▶ _WHAT YOU SHOULD DO_
Retype the records below from their first line through the line containing "to 275, 220", and include nothing else.

▶ _INFORMATION GIVEN_
● ● ● ●
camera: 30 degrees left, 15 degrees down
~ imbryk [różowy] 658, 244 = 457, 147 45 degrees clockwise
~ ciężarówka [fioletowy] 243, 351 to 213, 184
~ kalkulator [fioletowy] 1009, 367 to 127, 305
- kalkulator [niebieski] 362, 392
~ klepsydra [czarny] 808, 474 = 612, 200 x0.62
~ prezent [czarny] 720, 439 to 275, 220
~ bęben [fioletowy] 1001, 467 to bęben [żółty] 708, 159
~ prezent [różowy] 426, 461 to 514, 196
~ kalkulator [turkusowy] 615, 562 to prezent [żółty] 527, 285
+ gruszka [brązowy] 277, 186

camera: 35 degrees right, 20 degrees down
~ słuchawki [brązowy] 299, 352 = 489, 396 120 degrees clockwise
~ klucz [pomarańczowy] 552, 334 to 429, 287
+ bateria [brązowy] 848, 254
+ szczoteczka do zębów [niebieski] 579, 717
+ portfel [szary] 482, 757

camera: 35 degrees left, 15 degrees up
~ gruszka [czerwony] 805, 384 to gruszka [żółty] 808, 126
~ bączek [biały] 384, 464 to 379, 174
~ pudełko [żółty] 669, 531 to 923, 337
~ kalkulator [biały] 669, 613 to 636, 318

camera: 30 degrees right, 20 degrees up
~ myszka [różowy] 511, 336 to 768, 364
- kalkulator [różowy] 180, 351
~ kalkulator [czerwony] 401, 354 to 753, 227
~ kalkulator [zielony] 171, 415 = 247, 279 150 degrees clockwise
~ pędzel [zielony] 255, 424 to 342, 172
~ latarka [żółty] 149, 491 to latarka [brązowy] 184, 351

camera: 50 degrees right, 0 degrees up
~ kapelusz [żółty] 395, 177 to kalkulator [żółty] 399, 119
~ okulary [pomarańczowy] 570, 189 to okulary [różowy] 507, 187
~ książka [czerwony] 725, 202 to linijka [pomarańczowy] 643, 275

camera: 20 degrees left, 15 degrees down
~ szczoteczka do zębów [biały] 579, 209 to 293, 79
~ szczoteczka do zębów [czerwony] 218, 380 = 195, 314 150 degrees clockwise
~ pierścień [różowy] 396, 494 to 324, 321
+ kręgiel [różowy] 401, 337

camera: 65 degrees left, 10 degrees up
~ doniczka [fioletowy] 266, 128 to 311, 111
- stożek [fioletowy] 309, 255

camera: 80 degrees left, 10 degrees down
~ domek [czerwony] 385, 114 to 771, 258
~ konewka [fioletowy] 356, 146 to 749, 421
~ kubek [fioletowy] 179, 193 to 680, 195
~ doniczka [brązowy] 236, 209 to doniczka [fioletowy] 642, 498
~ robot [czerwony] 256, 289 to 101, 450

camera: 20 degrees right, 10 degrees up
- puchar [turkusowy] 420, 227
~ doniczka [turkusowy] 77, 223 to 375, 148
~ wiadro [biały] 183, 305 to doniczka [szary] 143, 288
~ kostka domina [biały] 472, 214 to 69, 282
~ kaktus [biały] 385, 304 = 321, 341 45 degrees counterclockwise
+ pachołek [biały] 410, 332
● ● ● ●
▶ _ANSWER TO THIS EXERCISE_
camera: 30 degrees left, 15 degrees down
~ imbryk [różowy] 658, 244 = 457, 147 45 degrees clockwise
~ ciężarówka [fioletowy] 243, 351 to 213, 184
~ kalkulator [fioletowy] 1009, 367 to 127, 305
- kalkulator [niebieski] 362, 392
~ klepsydra [czarny] 808, 474 = 612, 200 x0.62
~ prezent [czarny] 720, 439 to 275, 220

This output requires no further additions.